#### What you are asked to do
Copy the material below line for line without changing anything, and leave the pictures out of your copy.

(Data drawn from a collection)
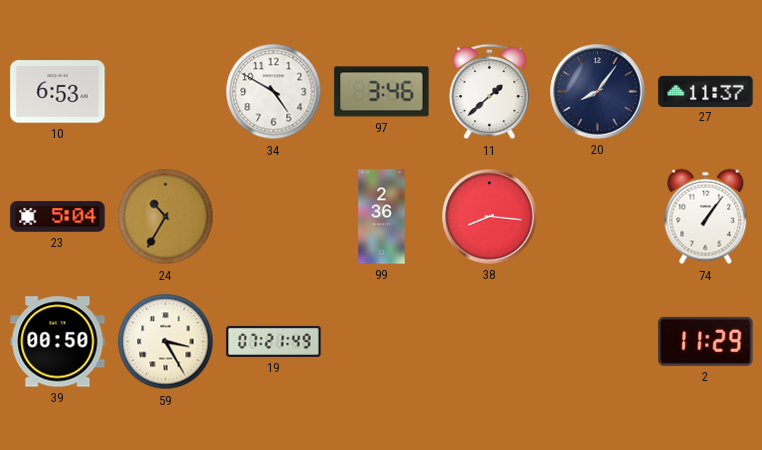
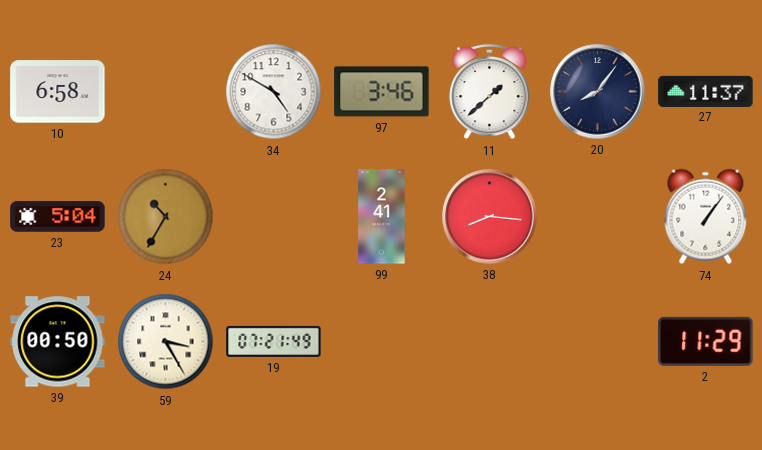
10: 6:53 -> 6:58
99: 2:36 -> 2:41
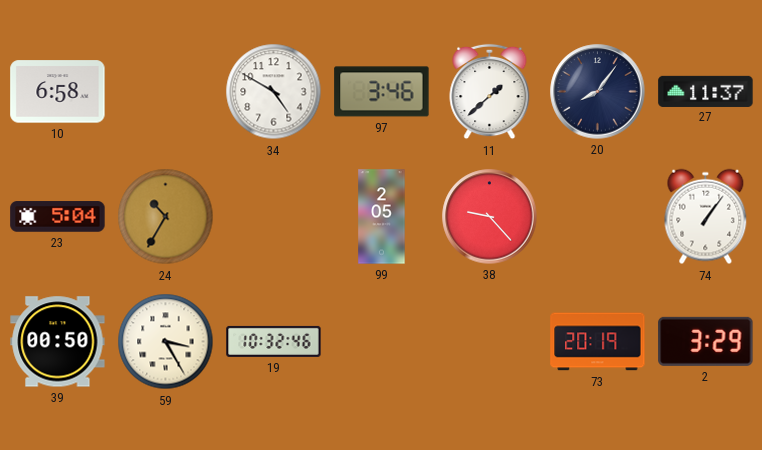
99: 2:41 -> 2:05
38: 8:16 -> 9:23
19: 07:21 -> 10:32
73: none -> 20:19
2: 11:29 -> 3:29
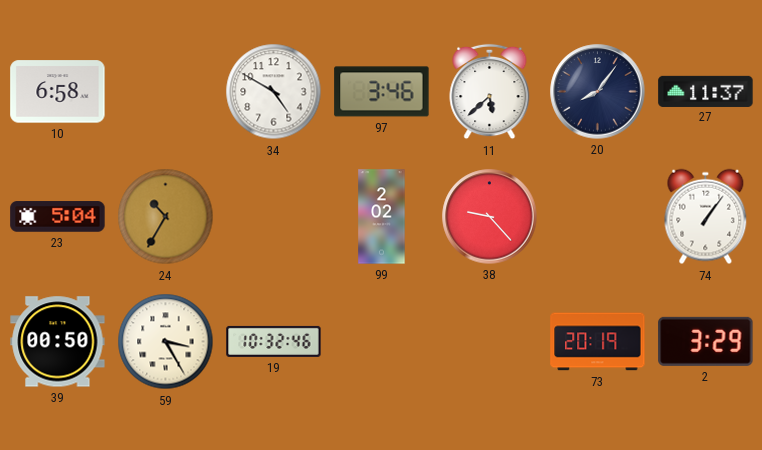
11: 1:38 -> 5:38
99: 2:05 -> 2:02
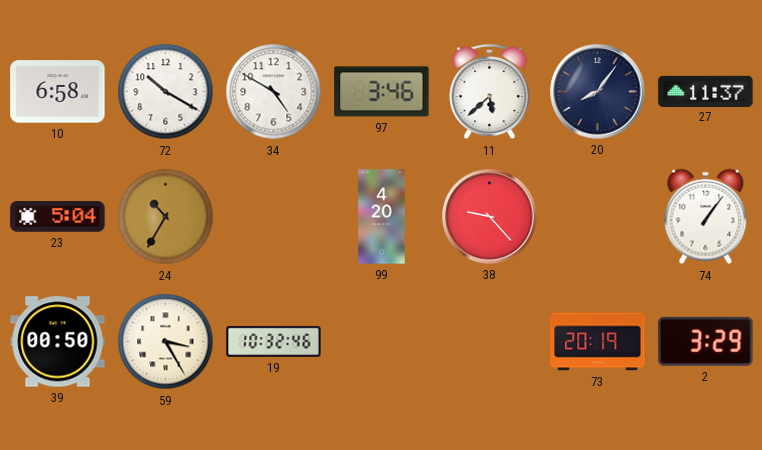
72: none -> 10:20
99: 2:02 -> 4:20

#### Task response
10: 6:53 -> 6:58
99: 2:36 -> 2:41
99: 2:41 -> 2:05
38: 8:16 -> 9:23
19: 07:21 -> 10:32
73: none -> 20:19
2: 11:29 -> 3:29
11: 1:38 -> 5:38
99: 2:05 -> 2:02
72: none -> 10:20
99: 2:02 -> 4:20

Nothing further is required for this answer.